Exercise instructions - The expected answer holds every line from the first line of the data below through the line containing "cyan 1x2 tile [142,96,201,133]", exactly as written, and no other line.

Information supplied -
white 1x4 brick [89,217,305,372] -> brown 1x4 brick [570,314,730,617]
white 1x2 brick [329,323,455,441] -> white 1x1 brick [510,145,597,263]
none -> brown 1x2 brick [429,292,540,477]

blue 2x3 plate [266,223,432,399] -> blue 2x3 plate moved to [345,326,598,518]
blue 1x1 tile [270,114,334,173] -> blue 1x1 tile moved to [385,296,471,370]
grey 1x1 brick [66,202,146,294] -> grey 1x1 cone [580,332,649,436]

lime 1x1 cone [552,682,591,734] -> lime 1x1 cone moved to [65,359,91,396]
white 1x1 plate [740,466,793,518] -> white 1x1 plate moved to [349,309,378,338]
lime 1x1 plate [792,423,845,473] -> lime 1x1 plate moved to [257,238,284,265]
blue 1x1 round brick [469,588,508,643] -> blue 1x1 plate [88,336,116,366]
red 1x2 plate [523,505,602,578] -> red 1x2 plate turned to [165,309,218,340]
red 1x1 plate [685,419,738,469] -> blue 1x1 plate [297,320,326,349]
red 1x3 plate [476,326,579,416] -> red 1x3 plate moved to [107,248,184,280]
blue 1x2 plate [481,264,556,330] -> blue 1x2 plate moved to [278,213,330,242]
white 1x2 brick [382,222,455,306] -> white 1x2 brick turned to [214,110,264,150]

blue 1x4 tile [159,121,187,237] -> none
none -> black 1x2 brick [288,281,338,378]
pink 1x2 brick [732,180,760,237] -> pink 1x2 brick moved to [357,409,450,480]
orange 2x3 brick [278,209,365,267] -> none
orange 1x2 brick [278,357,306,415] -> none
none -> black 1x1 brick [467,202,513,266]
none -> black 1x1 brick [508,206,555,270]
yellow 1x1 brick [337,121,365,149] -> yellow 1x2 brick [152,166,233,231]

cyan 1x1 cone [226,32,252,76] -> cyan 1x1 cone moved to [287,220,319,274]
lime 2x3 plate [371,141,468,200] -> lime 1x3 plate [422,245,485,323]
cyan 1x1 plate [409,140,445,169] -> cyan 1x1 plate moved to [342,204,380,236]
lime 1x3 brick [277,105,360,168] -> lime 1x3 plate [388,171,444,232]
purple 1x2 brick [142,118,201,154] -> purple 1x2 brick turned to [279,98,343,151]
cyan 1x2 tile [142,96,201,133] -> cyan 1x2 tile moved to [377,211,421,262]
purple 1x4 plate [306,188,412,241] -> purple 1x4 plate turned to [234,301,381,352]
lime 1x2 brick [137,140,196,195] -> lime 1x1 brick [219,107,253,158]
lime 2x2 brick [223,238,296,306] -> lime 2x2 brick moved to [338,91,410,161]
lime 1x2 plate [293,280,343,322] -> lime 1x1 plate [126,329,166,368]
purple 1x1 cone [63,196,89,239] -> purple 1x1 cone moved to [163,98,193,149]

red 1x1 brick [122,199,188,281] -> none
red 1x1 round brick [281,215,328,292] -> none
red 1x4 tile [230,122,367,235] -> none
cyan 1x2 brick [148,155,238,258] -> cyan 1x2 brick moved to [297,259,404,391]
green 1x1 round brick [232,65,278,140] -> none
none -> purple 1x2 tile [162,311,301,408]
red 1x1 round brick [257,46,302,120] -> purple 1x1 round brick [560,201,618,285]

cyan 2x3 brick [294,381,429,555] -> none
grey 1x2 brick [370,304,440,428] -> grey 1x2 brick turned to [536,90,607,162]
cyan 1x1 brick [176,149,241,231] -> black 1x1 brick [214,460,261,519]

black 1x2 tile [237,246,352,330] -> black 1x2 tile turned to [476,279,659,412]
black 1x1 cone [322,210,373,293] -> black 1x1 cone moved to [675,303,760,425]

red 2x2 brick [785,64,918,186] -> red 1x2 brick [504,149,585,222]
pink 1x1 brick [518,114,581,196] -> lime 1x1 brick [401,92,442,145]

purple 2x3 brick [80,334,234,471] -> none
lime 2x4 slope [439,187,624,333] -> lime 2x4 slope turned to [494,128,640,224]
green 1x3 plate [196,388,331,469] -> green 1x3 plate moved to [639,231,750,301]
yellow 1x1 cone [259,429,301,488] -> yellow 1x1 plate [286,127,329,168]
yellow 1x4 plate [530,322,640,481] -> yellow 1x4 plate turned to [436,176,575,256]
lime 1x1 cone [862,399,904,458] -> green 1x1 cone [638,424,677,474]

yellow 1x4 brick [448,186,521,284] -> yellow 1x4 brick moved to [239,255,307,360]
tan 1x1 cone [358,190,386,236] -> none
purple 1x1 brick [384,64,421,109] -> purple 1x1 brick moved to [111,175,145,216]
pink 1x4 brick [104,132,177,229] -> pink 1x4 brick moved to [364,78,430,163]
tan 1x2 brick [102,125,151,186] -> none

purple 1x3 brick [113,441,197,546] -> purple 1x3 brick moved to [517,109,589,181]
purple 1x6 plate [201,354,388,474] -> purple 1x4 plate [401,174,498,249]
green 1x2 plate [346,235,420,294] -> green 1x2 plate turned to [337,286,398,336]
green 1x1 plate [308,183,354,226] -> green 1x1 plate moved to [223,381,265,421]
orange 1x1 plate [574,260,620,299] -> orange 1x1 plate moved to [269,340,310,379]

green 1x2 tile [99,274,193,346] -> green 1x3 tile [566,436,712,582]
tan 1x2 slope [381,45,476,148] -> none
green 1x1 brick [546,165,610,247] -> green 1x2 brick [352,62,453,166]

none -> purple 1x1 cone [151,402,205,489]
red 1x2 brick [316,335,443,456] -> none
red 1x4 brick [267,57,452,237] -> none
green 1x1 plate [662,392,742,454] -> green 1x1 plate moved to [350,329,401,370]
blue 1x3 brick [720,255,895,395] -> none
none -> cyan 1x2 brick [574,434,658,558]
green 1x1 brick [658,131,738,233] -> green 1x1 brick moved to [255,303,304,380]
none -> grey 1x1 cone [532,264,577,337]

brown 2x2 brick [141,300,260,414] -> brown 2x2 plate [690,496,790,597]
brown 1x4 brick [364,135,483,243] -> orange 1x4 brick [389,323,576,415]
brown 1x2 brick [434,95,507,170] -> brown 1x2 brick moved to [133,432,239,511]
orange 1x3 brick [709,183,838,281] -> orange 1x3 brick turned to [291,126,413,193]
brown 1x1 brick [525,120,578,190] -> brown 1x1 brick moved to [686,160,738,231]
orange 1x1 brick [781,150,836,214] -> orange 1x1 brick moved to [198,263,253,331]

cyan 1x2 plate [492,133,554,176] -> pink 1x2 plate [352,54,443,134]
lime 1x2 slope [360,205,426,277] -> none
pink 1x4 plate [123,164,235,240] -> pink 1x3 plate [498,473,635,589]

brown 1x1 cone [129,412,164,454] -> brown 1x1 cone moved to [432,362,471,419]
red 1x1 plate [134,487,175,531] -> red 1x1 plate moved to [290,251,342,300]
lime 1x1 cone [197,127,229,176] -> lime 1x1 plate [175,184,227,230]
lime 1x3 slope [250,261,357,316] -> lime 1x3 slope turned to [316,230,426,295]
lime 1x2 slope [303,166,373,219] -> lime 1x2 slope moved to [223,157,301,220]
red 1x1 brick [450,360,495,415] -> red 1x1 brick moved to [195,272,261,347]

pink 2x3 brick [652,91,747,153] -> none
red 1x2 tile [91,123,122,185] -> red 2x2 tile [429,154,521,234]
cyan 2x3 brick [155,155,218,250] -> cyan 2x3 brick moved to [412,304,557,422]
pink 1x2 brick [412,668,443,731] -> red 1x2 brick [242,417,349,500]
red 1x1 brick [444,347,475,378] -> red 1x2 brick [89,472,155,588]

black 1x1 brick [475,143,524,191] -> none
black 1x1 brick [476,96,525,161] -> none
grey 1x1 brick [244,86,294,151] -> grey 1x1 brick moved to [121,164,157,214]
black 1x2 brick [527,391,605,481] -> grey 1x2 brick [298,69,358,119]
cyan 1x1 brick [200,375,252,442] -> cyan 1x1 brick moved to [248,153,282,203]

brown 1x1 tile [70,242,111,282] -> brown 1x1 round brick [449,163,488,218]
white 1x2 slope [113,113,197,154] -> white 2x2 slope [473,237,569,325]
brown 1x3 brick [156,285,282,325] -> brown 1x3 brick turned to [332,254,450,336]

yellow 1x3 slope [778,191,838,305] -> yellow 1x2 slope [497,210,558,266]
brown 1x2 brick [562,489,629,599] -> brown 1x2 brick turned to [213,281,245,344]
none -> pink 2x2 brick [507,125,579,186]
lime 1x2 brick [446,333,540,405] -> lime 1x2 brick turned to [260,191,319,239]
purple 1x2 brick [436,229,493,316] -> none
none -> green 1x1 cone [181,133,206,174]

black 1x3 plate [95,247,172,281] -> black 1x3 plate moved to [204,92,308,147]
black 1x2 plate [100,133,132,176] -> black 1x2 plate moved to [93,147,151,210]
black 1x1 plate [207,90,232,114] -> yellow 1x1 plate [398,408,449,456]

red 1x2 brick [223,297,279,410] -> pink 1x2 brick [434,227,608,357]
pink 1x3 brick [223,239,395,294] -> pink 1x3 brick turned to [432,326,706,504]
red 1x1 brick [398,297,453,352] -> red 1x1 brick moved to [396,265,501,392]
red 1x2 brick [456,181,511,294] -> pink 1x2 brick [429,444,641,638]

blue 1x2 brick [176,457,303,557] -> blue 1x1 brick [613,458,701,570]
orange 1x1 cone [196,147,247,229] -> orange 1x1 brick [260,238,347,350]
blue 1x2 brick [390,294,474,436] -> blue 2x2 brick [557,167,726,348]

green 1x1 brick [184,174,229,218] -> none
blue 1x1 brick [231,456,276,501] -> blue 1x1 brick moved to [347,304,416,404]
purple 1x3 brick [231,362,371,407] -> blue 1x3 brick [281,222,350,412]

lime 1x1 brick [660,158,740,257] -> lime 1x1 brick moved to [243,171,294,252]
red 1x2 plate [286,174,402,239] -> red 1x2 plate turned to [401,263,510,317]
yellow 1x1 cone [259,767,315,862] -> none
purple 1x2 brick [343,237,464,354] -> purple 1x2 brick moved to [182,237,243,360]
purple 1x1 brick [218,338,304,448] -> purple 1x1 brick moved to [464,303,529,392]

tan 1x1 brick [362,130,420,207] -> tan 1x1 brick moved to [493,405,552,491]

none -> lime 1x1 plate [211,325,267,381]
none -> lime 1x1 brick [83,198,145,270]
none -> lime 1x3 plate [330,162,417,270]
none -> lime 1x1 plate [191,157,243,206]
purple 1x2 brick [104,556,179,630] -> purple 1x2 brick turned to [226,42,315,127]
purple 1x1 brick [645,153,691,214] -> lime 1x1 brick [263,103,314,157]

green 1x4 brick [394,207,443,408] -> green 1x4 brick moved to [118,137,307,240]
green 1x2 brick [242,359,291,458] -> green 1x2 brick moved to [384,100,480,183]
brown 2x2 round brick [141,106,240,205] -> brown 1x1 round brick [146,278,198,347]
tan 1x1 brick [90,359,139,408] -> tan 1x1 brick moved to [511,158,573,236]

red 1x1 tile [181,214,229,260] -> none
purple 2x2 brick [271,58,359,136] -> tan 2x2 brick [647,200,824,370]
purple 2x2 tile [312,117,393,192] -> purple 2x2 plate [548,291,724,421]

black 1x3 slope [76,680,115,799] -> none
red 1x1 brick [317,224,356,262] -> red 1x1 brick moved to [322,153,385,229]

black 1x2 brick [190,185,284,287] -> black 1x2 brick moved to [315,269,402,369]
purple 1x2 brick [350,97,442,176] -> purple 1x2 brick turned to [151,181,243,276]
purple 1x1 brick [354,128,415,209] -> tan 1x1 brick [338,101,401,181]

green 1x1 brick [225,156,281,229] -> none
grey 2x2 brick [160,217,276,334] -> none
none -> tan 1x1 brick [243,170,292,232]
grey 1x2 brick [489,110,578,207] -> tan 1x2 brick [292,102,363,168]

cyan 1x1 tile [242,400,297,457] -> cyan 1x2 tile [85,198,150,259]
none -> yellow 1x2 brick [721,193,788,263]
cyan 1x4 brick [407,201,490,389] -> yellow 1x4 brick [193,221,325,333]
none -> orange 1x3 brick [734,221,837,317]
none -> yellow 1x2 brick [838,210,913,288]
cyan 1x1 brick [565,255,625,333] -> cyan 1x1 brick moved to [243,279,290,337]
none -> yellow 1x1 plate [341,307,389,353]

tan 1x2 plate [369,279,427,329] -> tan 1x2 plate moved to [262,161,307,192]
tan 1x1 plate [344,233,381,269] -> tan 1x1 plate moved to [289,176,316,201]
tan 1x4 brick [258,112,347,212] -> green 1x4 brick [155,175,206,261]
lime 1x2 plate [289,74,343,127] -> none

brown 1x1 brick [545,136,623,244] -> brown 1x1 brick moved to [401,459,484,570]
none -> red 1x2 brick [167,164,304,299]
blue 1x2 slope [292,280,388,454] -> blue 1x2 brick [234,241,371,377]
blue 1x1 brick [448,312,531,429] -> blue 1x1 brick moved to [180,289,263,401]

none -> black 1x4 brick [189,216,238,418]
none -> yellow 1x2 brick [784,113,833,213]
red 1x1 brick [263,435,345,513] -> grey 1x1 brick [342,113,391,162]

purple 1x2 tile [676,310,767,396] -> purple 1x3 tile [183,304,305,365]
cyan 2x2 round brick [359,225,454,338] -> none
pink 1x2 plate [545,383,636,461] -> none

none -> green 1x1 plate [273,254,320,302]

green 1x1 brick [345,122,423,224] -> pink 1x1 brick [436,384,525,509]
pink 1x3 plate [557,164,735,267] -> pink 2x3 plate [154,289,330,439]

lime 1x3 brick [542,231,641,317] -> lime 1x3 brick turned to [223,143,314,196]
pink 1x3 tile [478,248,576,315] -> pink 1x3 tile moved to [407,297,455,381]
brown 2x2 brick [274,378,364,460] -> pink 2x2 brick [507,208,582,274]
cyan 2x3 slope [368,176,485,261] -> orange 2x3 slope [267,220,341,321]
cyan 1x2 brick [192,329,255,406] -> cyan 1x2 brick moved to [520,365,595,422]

Completed exercise -
white 1x4 brick [89,217,305,372] -> brown 1x4 brick [570,314,730,617]
white 1x2 brick [329,323,455,441] -> white 1x1 brick [510,145,597,263]
none -> brown 1x2 brick [429,292,540,477]

blue 2x3 plate [266,223,432,399] -> blue 2x3 plate moved to [345,326,598,518]
blue 1x1 tile [270,114,334,173] -> blue 1x1 tile moved to [385,296,471,370]
grey 1x1 brick [66,202,146,294] -> grey 1x1 cone [580,332,649,436]

lime 1x1 cone [552,682,591,734] -> lime 1x1 cone moved to [65,359,91,396]
white 1x1 plate [740,466,793,518] -> white 1x1 plate moved to [349,309,378,338]
lime 1x1 plate [792,423,845,473] -> lime 1x1 plate moved to [257,238,284,265]
blue 1x1 round brick [469,588,508,643] -> blue 1x1 plate [88,336,116,366]
red 1x2 plate [523,505,602,578] -> red 1x2 plate turned to [165,309,218,340]
red 1x1 plate [685,419,738,469] -> blue 1x1 plate [297,320,326,349]
red 1x3 plate [476,326,579,416] -> red 1x3 plate moved to [107,248,184,280]
blue 1x2 plate [481,264,556,330] -> blue 1x2 plate moved to [278,213,330,242]
white 1x2 brick [382,222,455,306] -> white 1x2 brick turned to [214,110,264,150]

blue 1x4 tile [159,121,187,237] -> none
none -> black 1x2 brick [288,281,338,378]
pink 1x2 brick [732,180,760,237] -> pink 1x2 brick moved to [357,409,450,480]
orange 2x3 brick [278,209,365,267] -> none
orange 1x2 brick [278,357,306,415] -> none
none -> black 1x1 brick [467,202,513,266]
none -> black 1x1 brick [508,206,555,270]
yellow 1x1 brick [337,121,365,149] -> yellow 1x2 brick [152,166,233,231]

cyan 1x1 cone [226,32,252,76] -> cyan 1x1 cone moved to [287,220,319,274]
lime 2x3 plate [371,141,468,200] -> lime 1x3 plate [422,245,485,323]
cyan 1x1 plate [409,140,445,169] -> cyan 1x1 plate moved to [342,204,380,236]
lime 1x3 brick [277,105,360,168] -> lime 1x3 plate [388,171,444,232]
purple 1x2 brick [142,118,201,154] -> purple 1x2 brick turned to [279,98,343,151]
cyan 1x2 tile [142,96,201,133] -> cyan 1x2 tile moved to [377,211,421,262]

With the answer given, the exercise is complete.